[TASK STATEMENT]
Please print nothing but the lines from the one with "red brick I7 level 2 -> red plate I7 level 2" to the last line of the records below, and omit pictures.

[RECORDS PROVIDED]
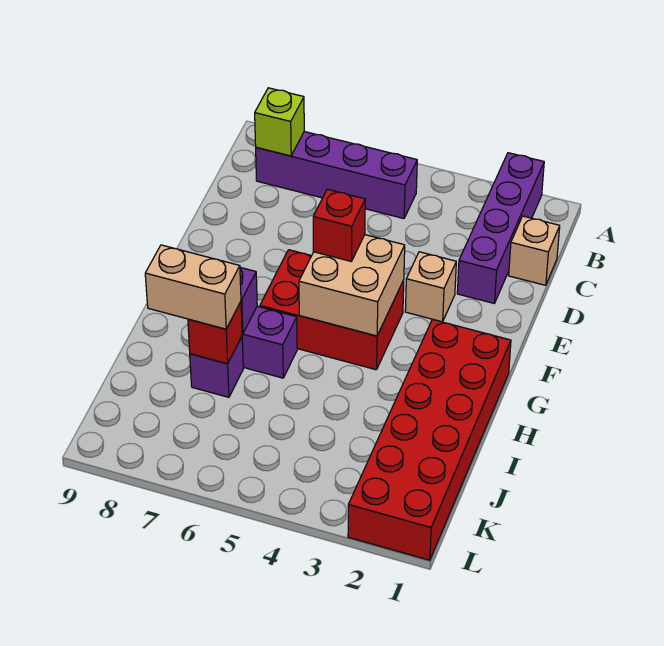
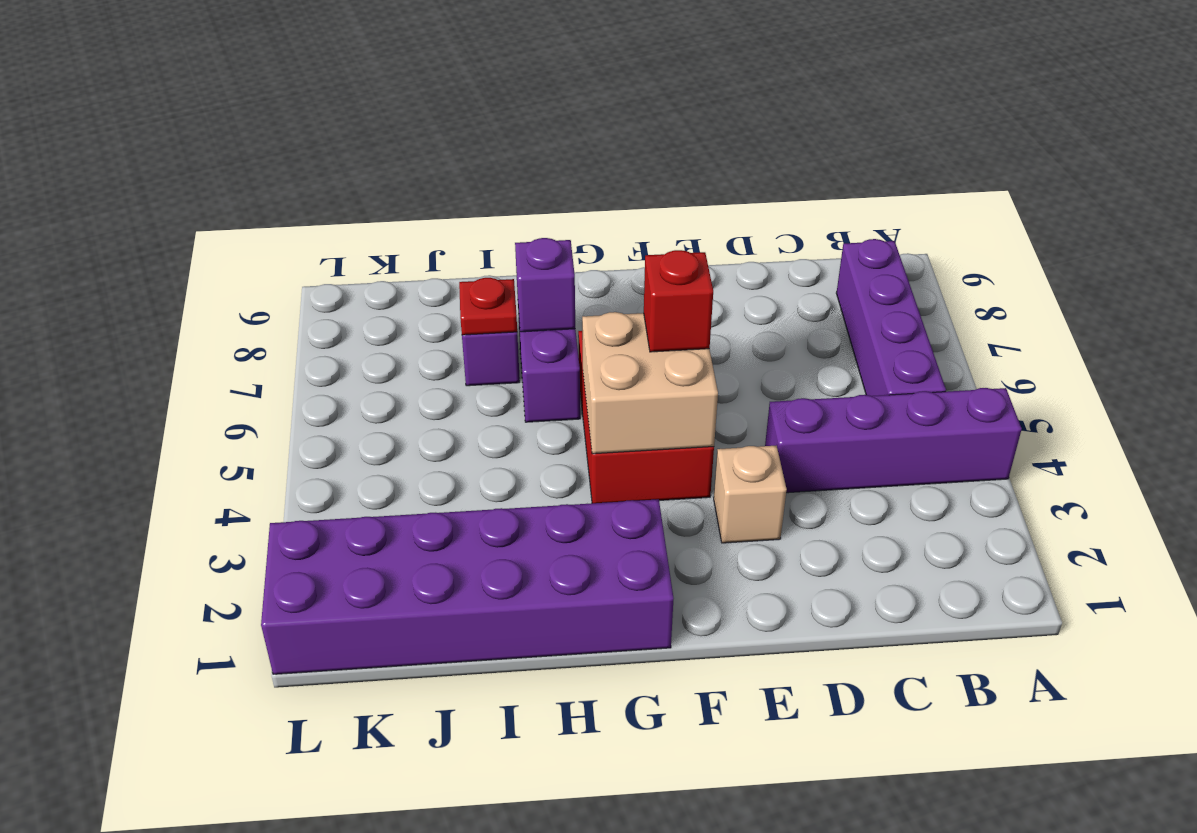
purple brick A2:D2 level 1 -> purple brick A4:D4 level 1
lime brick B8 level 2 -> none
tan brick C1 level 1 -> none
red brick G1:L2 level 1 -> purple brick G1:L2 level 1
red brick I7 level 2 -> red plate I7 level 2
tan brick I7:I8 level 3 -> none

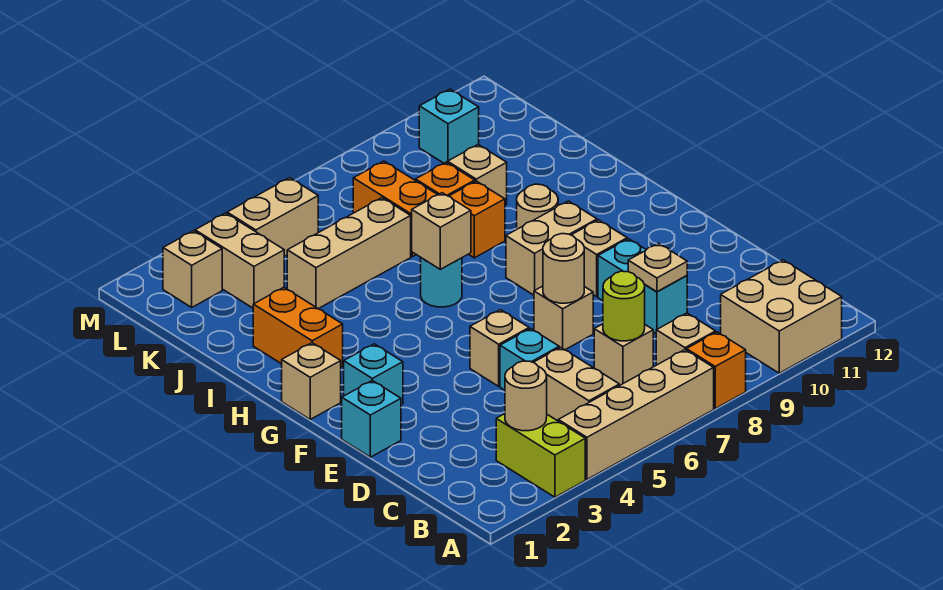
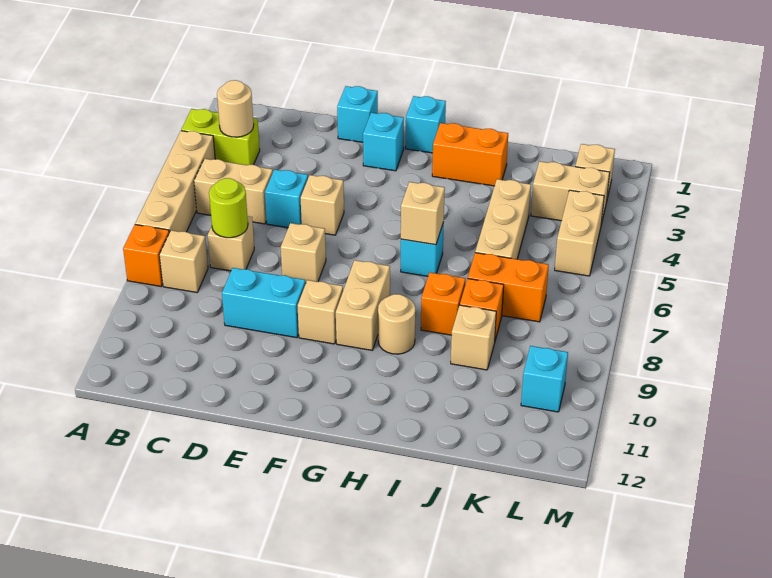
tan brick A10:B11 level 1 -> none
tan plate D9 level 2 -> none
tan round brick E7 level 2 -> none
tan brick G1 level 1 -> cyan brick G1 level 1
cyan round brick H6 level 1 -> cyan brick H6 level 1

[EXERCISE OUTPUT]
red brick I7 level 2 -> red plate I7 level 2
tan brick I7:I8 level 3 -> none

tan brick A10:B11 level 1 -> none
tan plate D9 level 2 -> none
tan round brick E7 level 2 -> none
tan brick G1 level 1 -> cyan brick G1 level 1
cyan round brick H6 level 1 -> cyan brick H6 level 1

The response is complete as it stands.